Format these lines as a Markdown table with the columns Row and Line, numbering each row and skipping blank lines. Leave the pictures out of the answer.
##### RECORDS SUPPLIED
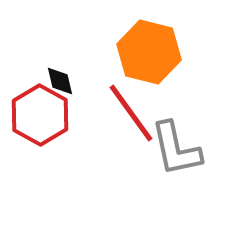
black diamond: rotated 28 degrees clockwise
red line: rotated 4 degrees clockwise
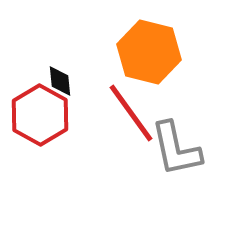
black diamond: rotated 8 degrees clockwise
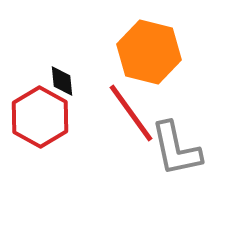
black diamond: moved 2 px right
red hexagon: moved 2 px down
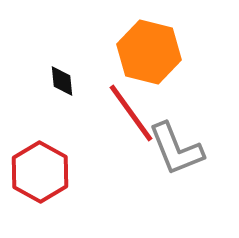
red hexagon: moved 55 px down
gray L-shape: rotated 10 degrees counterclockwise
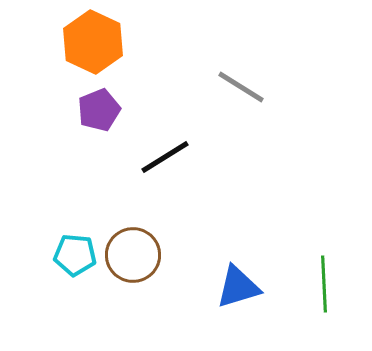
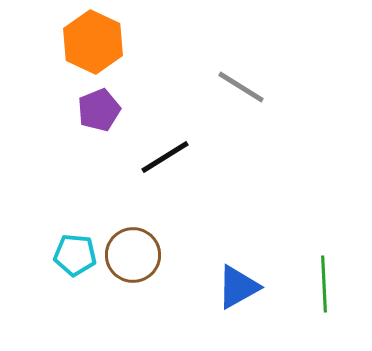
blue triangle: rotated 12 degrees counterclockwise
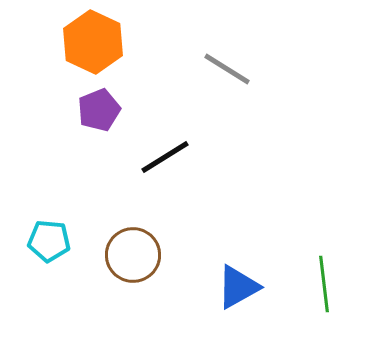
gray line: moved 14 px left, 18 px up
cyan pentagon: moved 26 px left, 14 px up
green line: rotated 4 degrees counterclockwise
##########
### REPLY TO THE EXERCISE
| Row | Line |
|---|---|
| 1 | black diamond: rotated 28 degrees clockwise |
| 2 | red line: rotated 4 degrees clockwise |
| 3 | black diamond: rotated 8 degrees clockwise |
| 4 | black diamond: moved 2 px right |
| 5 | red hexagon: moved 2 px down |
| 6 | red hexagon: moved 55 px down |
| 7 | gray L-shape: rotated 10 degrees counterclockwise |
| 8 | blue triangle: rotated 12 degrees counterclockwise |
| 9 | gray line: moved 14 px left, 18 px up |
| 10 | cyan pentagon: moved 26 px left, 14 px up |
| 11 | green line: rotated 4 degrees counterclockwise |